(Image sets with object changes)

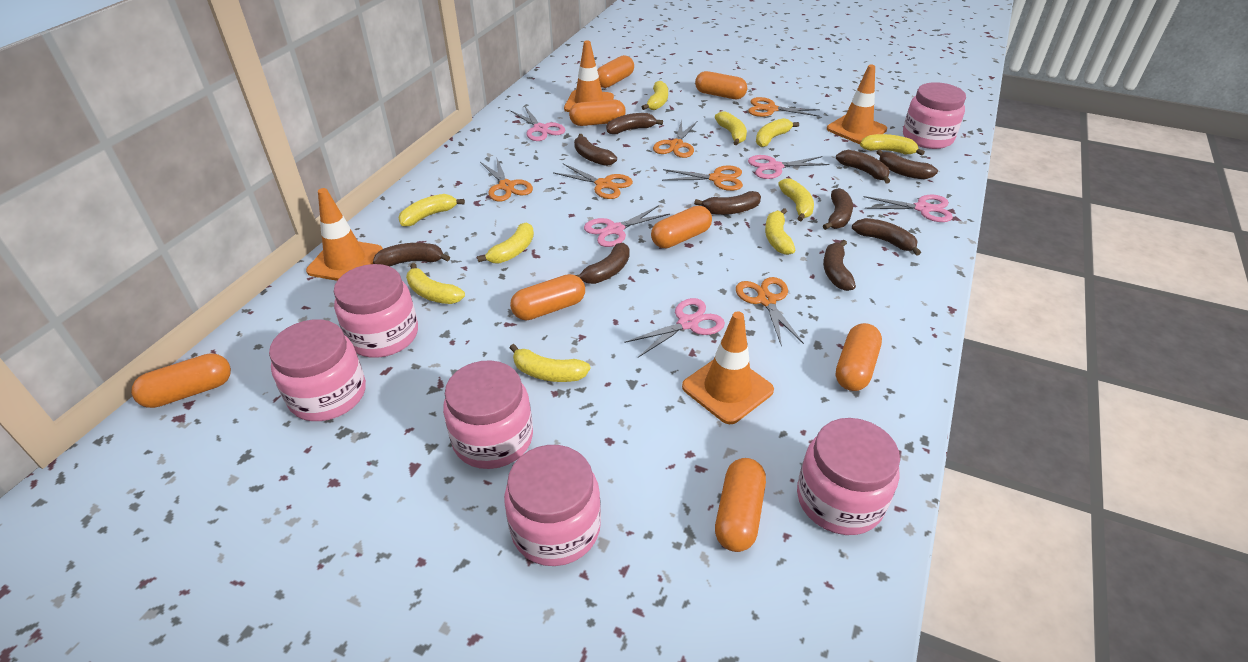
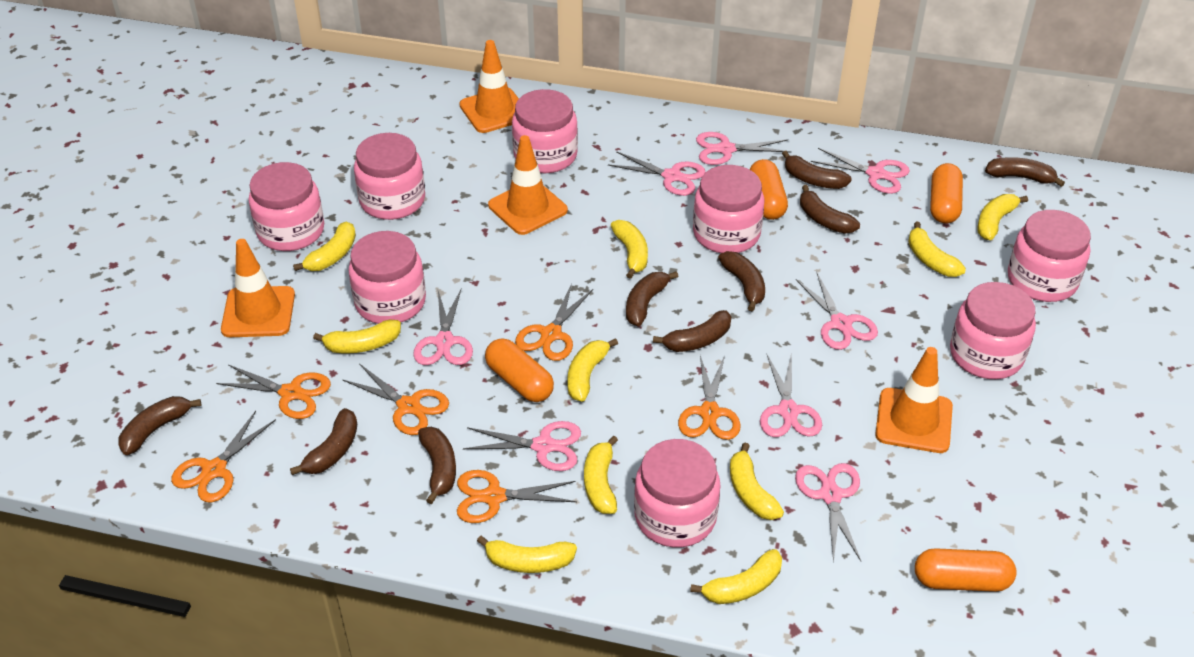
brown banana: 10 -> 9
orange capsule: 8 -> 4
pink jar: 6 -> 8
pink scissors: 5 -> 8

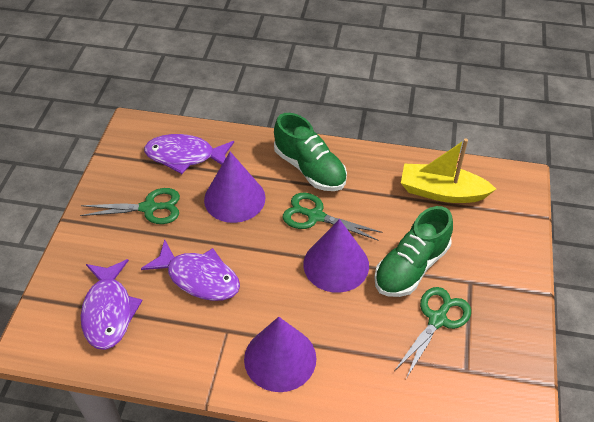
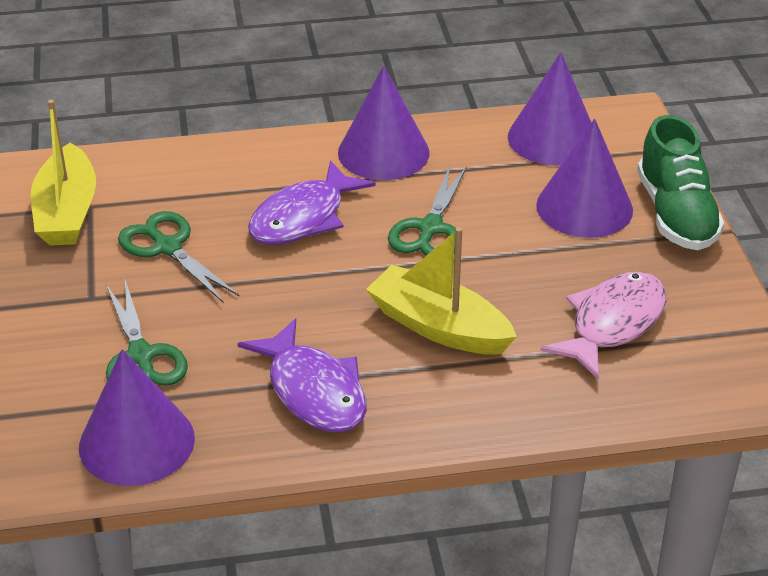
green shoe: 2 -> 1
pink fish: 0 -> 1
purple cone: 3 -> 4
purple fish: 3 -> 2
yellow boat: 1 -> 2

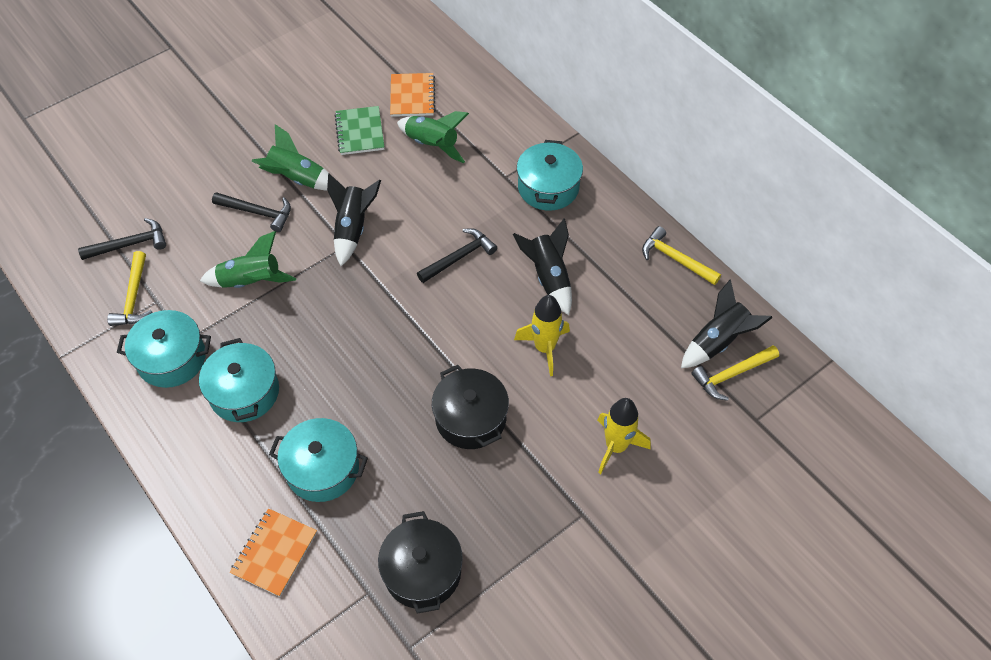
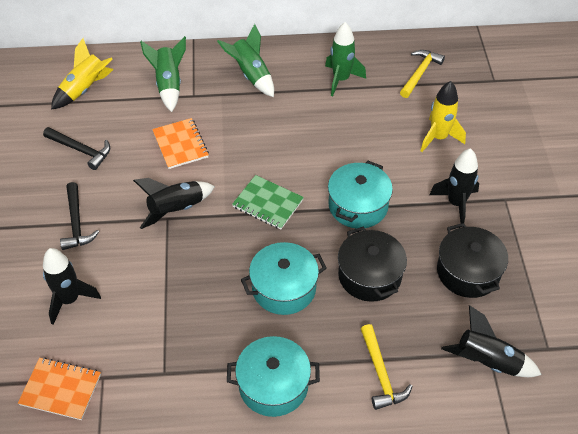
black hammer: 3 -> 2
black rocket: 3 -> 4
turquoise pot: 4 -> 3
yellow hammer: 3 -> 2

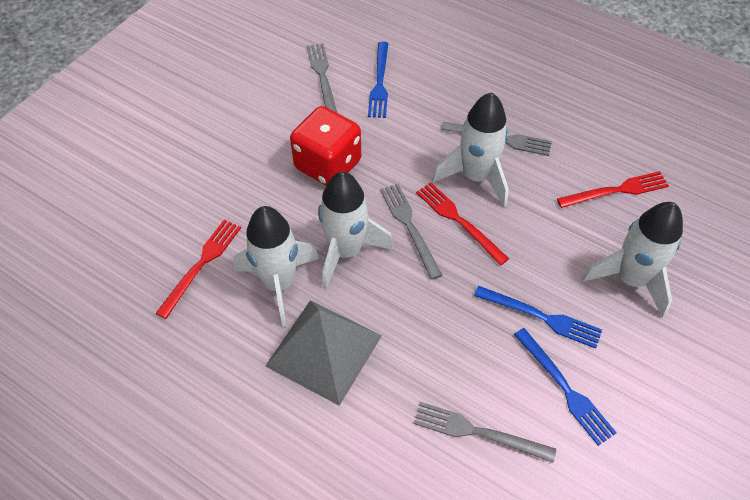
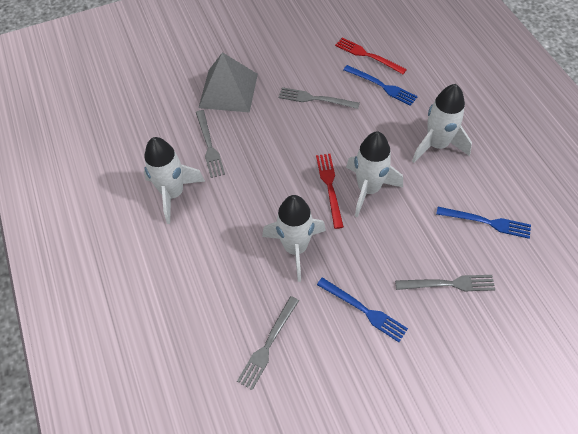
red dice: 1 -> 0
red fork: 3 -> 2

__ASSIGNMENT__
All lines above that include the word "pink" should be located and copied.

__ANSWER TO THIS EXERCISE__
pink jar: 6 -> 8
pink scissors: 5 -> 8
pink fish: 0 -> 1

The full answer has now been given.